-- Opening Marker --

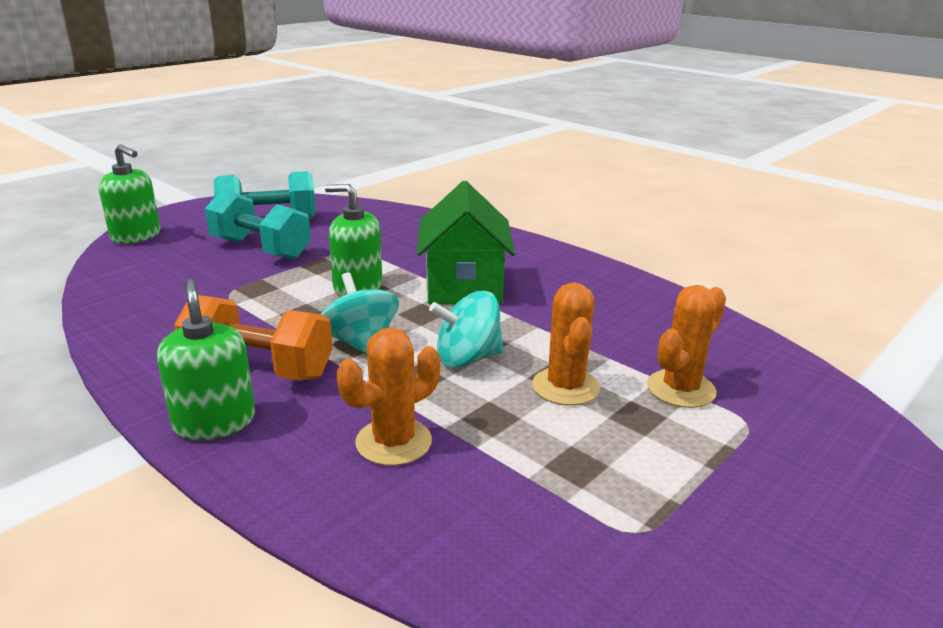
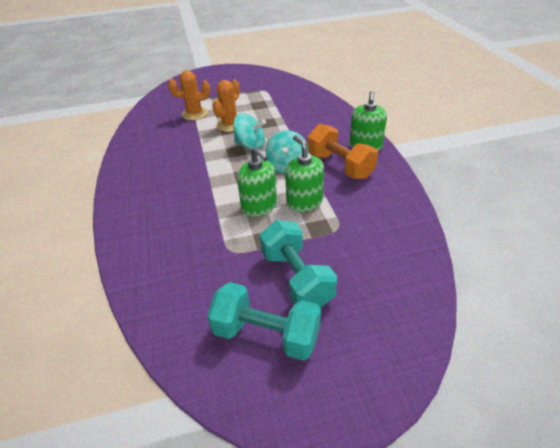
camera: 145 degrees left, 15 degrees up
(136, 236) = (402, 354): green soap dispenser -> green soap dispenser (304, 202)
(393, 442) = (306, 124): orange cactus -> none
(464, 287) = (203, 186): green house -> none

-- Closing Marker --

◆ What to produce: Where the line containing "(393, 442) = (306, 124): orange" appears in the data above, begin there and reproduce every line to the end exactly; include nothing else.

◆ Answer section:
(393, 442) = (306, 124): orange cactus -> none
(464, 287) = (203, 186): green house -> none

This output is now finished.